• Exercise aim
Count the lines in the entries below that contain the string "kern", and reply with that number alone.

"""

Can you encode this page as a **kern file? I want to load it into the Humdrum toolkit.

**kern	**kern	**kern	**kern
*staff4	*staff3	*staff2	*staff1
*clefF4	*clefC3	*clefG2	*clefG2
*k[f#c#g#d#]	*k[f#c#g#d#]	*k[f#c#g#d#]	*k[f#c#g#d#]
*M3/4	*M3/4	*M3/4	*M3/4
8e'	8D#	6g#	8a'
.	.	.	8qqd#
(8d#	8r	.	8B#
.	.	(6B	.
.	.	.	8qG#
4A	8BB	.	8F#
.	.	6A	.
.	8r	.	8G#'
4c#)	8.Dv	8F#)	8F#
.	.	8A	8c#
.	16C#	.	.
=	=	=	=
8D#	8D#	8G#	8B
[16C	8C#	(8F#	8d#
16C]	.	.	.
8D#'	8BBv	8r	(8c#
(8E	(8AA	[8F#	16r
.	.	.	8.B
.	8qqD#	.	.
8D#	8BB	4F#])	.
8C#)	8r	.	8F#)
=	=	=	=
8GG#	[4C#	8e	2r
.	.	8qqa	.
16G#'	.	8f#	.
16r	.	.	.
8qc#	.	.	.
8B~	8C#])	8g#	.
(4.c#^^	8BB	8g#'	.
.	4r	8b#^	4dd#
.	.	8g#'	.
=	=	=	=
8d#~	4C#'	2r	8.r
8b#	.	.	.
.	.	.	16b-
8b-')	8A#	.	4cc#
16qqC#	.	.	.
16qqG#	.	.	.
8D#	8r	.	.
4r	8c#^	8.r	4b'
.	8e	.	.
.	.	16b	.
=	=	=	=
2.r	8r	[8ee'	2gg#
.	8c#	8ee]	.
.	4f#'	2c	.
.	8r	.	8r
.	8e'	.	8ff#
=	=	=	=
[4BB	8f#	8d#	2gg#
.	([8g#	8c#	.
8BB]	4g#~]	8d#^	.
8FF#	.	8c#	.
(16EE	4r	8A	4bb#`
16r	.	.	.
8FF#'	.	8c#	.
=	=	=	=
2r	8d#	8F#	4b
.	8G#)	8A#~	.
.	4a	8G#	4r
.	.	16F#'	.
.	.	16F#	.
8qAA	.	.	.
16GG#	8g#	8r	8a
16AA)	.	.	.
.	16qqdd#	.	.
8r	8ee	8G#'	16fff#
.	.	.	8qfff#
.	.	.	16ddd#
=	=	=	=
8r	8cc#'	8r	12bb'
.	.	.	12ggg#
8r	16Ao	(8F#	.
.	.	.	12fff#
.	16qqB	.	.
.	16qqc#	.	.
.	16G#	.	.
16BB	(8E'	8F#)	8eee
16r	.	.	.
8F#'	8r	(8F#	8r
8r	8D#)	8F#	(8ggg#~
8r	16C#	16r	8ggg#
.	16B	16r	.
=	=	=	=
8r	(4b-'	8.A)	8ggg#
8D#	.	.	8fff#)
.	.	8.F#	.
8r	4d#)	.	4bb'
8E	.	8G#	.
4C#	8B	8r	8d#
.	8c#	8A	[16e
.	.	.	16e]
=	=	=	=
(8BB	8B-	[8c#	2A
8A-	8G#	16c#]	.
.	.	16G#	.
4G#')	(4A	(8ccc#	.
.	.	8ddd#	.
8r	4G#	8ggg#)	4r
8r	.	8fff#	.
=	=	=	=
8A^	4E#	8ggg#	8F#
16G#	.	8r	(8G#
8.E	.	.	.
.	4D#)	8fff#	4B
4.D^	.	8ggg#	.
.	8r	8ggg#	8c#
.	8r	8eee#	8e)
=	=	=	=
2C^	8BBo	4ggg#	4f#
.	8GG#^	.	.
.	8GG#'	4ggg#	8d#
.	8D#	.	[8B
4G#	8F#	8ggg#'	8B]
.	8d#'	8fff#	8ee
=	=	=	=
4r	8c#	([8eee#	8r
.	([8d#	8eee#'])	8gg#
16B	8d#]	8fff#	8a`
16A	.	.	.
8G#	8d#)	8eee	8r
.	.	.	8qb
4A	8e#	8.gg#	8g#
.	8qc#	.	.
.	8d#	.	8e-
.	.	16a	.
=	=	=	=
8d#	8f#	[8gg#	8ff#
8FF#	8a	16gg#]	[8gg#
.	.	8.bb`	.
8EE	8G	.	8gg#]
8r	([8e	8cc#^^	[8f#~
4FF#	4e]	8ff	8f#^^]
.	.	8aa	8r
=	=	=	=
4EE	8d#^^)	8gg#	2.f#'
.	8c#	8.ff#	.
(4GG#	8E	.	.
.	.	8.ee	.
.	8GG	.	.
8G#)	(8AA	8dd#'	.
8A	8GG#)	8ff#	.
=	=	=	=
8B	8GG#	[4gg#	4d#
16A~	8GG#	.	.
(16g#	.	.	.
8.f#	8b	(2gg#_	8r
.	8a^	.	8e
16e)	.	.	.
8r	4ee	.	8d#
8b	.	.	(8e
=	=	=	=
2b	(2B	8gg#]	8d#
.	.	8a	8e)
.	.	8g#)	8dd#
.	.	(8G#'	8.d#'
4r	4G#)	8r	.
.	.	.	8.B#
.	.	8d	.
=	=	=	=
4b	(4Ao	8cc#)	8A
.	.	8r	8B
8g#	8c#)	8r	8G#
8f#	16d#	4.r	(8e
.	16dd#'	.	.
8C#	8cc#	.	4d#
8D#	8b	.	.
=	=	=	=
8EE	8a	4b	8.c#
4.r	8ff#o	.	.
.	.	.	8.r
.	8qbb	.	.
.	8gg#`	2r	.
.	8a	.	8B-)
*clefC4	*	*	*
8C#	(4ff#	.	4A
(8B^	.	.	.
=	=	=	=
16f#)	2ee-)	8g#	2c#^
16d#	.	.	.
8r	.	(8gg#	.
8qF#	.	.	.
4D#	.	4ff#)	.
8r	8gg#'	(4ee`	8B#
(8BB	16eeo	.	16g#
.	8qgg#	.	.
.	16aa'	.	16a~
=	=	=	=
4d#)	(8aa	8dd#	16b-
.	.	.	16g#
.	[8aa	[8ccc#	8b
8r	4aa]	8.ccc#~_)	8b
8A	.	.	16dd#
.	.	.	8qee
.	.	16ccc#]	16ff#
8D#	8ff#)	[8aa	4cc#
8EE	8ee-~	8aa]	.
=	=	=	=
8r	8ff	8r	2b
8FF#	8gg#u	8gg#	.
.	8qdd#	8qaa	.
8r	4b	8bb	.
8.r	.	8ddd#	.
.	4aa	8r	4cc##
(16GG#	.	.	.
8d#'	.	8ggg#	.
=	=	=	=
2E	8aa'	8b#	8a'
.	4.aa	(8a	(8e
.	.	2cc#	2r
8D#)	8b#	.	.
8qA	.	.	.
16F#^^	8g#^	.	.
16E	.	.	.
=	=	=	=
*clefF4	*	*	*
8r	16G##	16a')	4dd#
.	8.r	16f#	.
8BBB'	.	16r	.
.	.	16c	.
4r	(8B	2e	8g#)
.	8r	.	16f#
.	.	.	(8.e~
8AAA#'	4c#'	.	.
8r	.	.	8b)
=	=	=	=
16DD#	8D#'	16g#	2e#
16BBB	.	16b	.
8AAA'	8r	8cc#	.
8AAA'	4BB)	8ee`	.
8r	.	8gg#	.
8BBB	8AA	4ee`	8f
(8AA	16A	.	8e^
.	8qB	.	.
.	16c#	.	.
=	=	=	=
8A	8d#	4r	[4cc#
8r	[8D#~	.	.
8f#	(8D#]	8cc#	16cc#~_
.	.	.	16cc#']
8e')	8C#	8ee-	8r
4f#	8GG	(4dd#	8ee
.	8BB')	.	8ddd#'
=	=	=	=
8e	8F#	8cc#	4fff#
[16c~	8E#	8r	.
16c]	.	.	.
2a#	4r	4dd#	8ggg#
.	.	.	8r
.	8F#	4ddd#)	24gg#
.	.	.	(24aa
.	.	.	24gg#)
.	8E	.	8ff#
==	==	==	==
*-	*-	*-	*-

"""

• Exercise solution
2